● **WHAT YOU WILL DO**
Go through the entries below and copy every line that holds the word "brick".

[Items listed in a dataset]
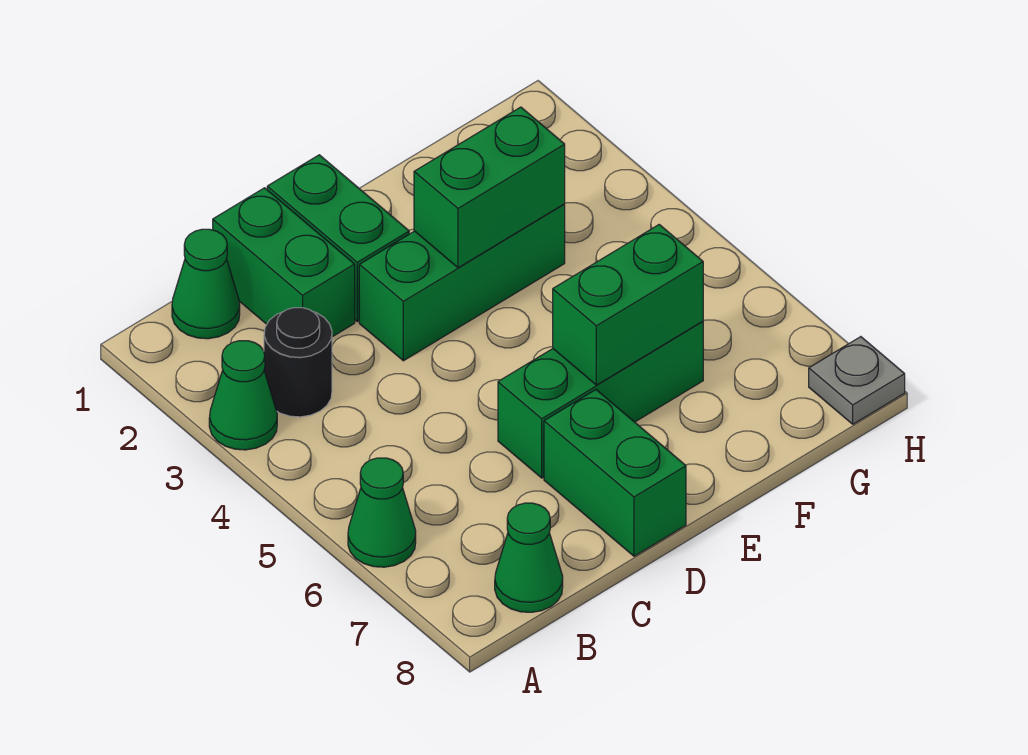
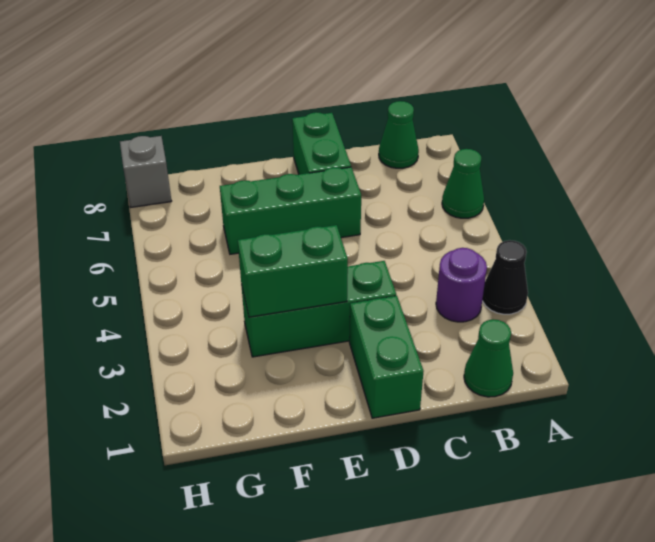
green 1x1 cone [209,341,277,450] -> black 1x1 cone [482,240,528,314]
black 1x1 round brick [264,308,332,417] -> purple 1x1 round brick [436,248,487,322]
green 1x2 brick [213,188,355,337] -> none
green 1x2 brick [553,225,703,385] -> none
grey 1x1 plate [809,337,905,424] -> grey 1x1 brick [120,136,171,208]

● **SOLUTION BELOW**
black 1x1 round brick [264,308,332,417] -> purple 1x1 round brick [436,248,487,322]
green 1x2 brick [213,188,355,337] -> none
green 1x2 brick [553,225,703,385] -> none
grey 1x1 plate [809,337,905,424] -> grey 1x1 brick [120,136,171,208]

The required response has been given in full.